Data START

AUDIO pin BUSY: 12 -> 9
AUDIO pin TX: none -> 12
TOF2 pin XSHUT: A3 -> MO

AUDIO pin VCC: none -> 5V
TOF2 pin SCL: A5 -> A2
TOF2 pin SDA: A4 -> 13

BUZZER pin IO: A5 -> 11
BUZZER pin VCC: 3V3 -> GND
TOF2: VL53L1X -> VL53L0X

Data END
Data START

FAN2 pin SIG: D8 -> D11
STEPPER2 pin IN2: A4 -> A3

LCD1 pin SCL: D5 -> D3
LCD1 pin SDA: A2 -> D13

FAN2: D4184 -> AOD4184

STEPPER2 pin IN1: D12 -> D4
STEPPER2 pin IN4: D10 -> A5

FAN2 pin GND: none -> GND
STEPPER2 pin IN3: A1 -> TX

Data END

Return only the lines between the one holding "TOF2 pin XSHUT: A3 -> MO" and the one holding "TOF2: VL53L1X -> VL53L0X", inclusive, exactly as they appear above.

■ Written response:
TOF2 pin XSHUT: A3 -> MO

AUDIO pin VCC: none -> 5V
TOF2 pin SCL: A5 -> A2
TOF2 pin SDA: A4 -> 13

BUZZER pin IO: A5 -> 11
BUZZER pin VCC: 3V3 -> GND
TOF2: VL53L1X -> VL53L0X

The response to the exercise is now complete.